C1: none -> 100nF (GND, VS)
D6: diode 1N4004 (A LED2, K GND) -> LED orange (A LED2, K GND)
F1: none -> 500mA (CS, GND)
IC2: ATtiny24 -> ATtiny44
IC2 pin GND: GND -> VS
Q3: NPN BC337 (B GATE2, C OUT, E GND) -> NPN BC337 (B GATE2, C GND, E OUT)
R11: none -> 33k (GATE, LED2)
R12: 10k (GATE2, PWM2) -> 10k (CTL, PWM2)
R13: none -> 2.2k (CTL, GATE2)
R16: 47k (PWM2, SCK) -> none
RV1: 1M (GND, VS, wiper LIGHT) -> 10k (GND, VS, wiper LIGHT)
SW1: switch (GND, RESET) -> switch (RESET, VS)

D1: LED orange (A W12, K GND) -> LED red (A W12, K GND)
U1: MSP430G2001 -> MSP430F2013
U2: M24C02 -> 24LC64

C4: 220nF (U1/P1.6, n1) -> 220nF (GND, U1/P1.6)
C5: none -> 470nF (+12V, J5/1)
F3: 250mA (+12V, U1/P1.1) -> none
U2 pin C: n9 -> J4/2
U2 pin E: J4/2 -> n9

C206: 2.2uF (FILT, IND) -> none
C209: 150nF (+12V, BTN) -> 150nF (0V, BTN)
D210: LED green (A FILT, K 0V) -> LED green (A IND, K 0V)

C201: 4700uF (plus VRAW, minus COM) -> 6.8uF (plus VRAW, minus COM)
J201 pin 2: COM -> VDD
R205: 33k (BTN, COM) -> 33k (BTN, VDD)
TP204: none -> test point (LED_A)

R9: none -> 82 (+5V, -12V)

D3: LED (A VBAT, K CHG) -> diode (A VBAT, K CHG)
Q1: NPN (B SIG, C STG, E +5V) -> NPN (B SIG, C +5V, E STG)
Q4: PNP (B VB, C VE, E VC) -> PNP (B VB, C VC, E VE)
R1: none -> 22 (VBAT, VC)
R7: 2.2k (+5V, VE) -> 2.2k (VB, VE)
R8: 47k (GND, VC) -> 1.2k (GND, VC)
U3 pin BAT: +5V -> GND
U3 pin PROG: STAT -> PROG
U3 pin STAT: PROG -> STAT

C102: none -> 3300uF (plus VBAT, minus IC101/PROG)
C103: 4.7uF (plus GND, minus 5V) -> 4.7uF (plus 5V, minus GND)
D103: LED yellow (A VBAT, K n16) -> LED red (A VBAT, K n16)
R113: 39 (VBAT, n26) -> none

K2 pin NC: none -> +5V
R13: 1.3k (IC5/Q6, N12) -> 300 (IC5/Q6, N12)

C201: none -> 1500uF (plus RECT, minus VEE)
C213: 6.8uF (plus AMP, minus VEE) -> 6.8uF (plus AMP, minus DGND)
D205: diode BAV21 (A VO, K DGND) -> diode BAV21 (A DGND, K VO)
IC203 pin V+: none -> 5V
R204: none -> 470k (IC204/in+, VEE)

Task details:
Please copy, exactly as written, every line in the listing above from the line with "SW1: switch (GND, RESET)" up to and including the line with "U2 pin E: J4/2 -> n9".

Result of this task:
SW1: switch (GND, RESET) -> switch (RESET, VS)

D1: LED orange (A W12, K GND) -> LED red (A W12, K GND)
U1: MSP430G2001 -> MSP430F2013
U2: M24C02 -> 24LC64

C4: 220nF (U1/P1.6, n1) -> 220nF (GND, U1/P1.6)
C5: none -> 470nF (+12V, J5/1)
F3: 250mA (+12V, U1/P1.1) -> none
U2 pin C: n9 -> J4/2
U2 pin E: J4/2 -> n9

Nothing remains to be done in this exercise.